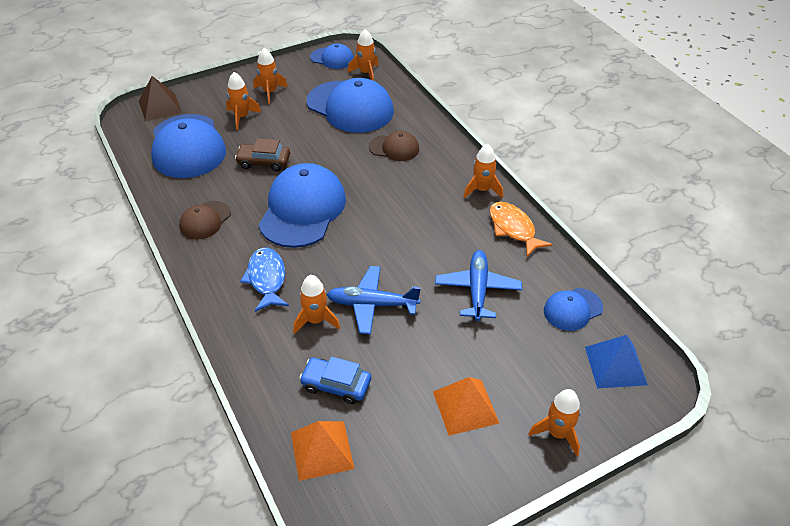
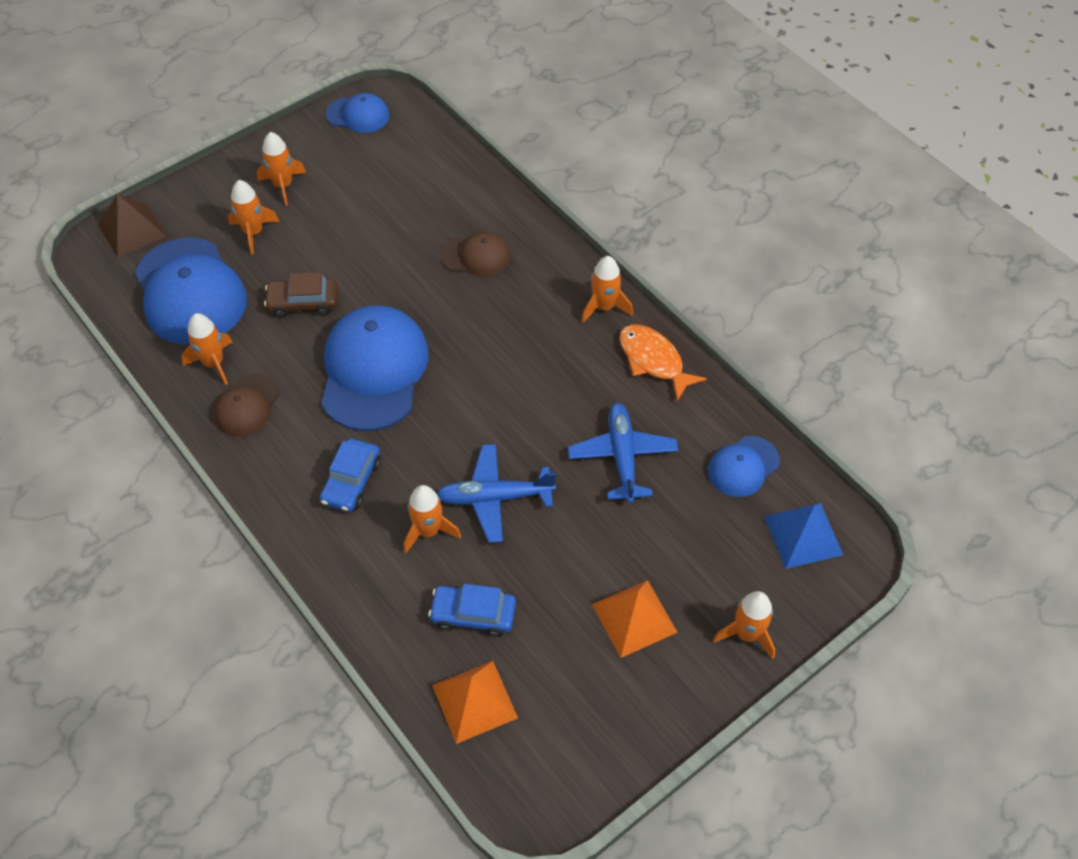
camera: 10 degrees left, 10 degrees up
(267, 279) = (351, 481): blue fish -> blue car
(350, 107) = (401, 196): blue cap -> none
(366, 73) = (412, 135): orange rocket -> orange rocket (214, 363)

● ● ● ● ● ● ●

» DIRECTIONS
Copy each line above holding "blue".

» RESPONSE BELOW
(267, 279) = (351, 481): blue fish -> blue car
(350, 107) = (401, 196): blue cap -> none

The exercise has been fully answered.